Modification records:
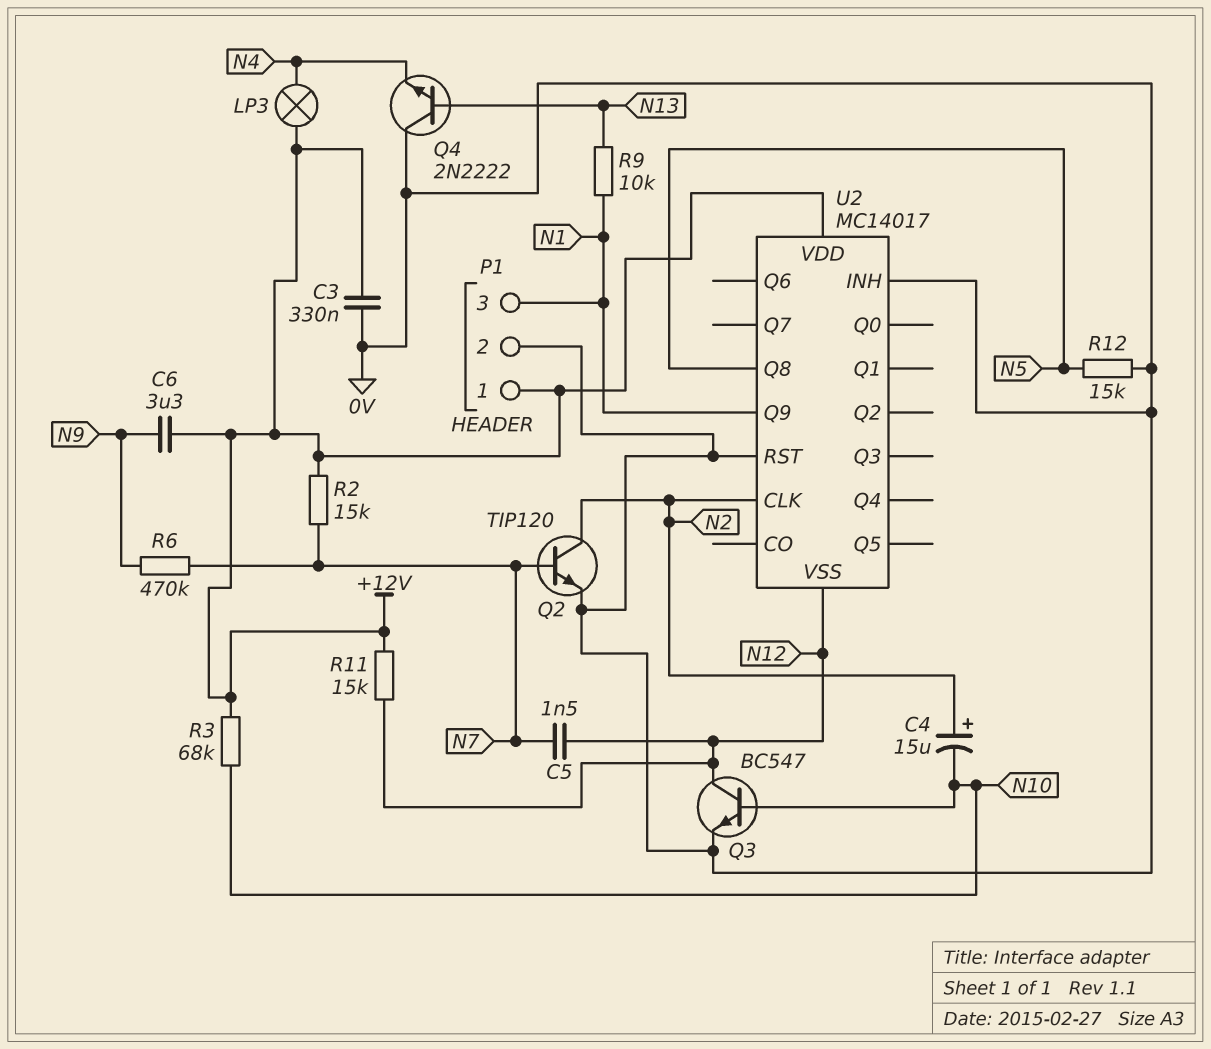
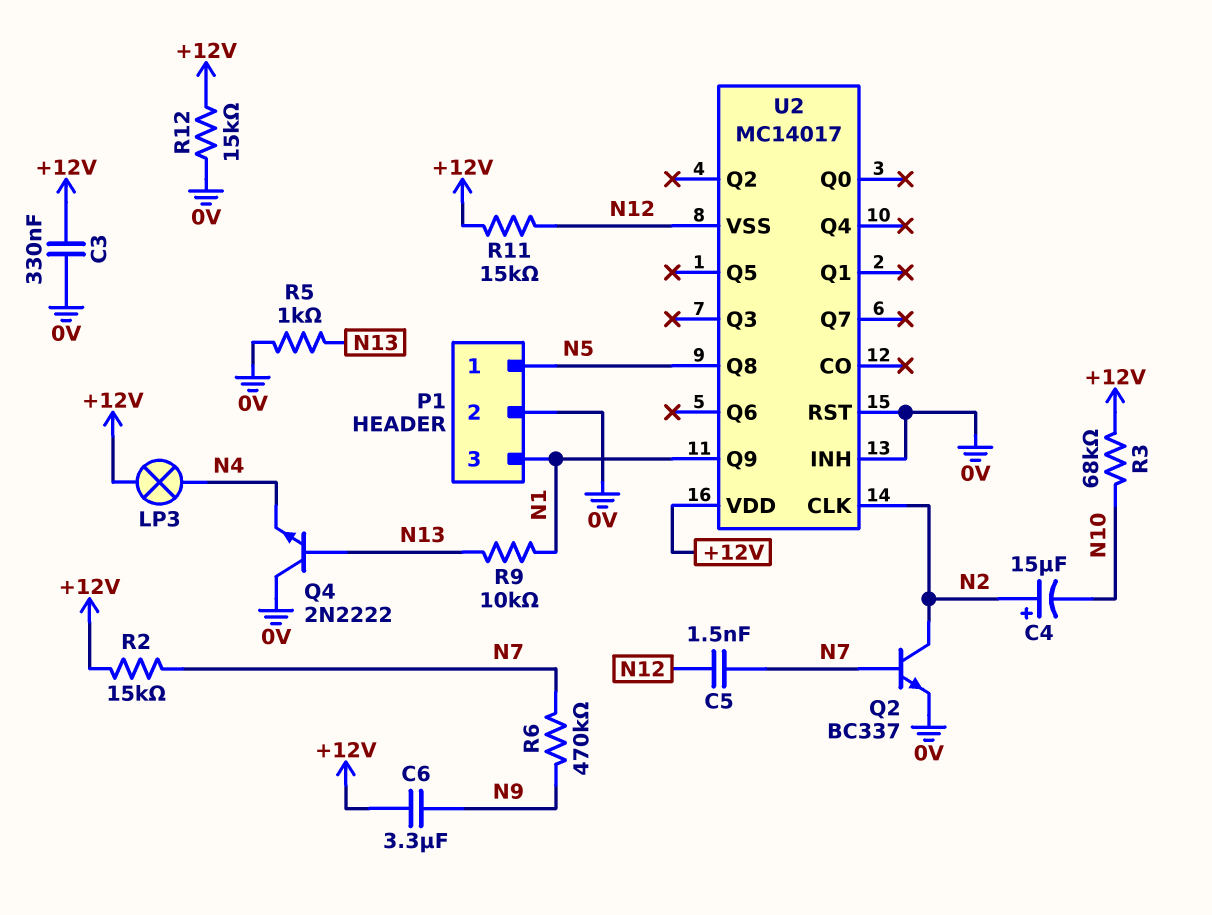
P1 pin 1: +12V -> N5
Q2: NPN TIP120 (B N7, C N2, E 0V) -> NPN BC337 (B N7, C N2, E 0V)
Q3: NPN BC547 (B N10, C N12, E 0V) -> none
R5: none -> 1k (0V, N13)
R12: 15k (0V, N5) -> 15k (+12V, 0V)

■ **INSTRUCTIONS FOR THE TASK**
Make a word-for-word copy of the records above, excluding all pictures.

■ **YOUR RESPONSE**
P1 pin 1: +12V -> N5
Q2: NPN TIP120 (B N7, C N2, E 0V) -> NPN BC337 (B N7, C N2, E 0V)
Q3: NPN BC547 (B N10, C N12, E 0V) -> none
R5: none -> 1k (0V, N13)
R12: 15k (0V, N5) -> 15k (+12V, 0V)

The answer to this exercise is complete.